Task details:
Go through the entries below from the first line and transcribe each one exactly, ending with the line that contains "GREY MOUSE <453".

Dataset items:

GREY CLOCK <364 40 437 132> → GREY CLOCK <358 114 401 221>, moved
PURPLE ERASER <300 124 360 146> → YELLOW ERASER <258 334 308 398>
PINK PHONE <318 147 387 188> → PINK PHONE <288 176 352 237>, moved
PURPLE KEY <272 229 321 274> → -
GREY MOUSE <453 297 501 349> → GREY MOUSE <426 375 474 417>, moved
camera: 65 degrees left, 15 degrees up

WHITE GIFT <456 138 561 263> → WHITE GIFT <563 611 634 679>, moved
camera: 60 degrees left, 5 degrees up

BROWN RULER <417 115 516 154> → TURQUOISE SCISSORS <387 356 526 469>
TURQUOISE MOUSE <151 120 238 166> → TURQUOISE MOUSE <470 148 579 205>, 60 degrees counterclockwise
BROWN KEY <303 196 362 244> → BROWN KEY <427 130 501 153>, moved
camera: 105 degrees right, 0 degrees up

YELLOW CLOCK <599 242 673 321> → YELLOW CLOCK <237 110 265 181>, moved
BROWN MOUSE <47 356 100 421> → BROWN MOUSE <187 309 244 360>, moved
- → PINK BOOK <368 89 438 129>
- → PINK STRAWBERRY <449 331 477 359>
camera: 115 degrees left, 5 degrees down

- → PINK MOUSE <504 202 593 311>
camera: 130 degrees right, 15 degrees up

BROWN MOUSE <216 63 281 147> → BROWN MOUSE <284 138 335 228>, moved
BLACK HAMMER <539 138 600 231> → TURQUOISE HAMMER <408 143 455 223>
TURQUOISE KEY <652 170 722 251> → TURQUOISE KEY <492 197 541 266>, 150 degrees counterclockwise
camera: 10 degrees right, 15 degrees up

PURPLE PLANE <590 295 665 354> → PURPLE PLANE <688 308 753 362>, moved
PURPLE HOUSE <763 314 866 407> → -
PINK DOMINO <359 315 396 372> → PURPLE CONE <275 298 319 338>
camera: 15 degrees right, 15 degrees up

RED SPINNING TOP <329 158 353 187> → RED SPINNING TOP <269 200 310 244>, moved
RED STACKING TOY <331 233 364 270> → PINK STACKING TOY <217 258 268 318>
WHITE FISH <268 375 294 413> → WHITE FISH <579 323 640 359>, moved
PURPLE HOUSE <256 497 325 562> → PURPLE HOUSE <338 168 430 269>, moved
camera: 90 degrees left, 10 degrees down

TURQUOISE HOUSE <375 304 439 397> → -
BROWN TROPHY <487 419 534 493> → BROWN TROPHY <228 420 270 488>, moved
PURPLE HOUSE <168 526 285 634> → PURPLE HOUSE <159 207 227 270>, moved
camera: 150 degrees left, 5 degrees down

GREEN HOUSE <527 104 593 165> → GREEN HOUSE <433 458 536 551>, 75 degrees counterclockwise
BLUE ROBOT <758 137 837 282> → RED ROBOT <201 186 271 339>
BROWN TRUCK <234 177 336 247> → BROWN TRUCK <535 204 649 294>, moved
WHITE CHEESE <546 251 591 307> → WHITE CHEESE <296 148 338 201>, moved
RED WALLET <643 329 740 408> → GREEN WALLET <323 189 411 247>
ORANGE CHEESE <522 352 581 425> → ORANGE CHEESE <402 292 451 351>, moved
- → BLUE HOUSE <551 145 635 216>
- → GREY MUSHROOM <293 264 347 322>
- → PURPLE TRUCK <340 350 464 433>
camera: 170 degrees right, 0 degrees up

Your solution:
GREY CLOCK <364 40 437 132> → GREY CLOCK <358 114 401 221>, moved
PURPLE ERASER <300 124 360 146> → YELLOW ERASER <258 334 308 398>
PINK PHONE <318 147 387 188> → PINK PHONE <288 176 352 237>, moved
PURPLE KEY <272 229 321 274> → -
GREY MOUSE <453 297 501 349> → GREY MOUSE <426 375 474 417>, moved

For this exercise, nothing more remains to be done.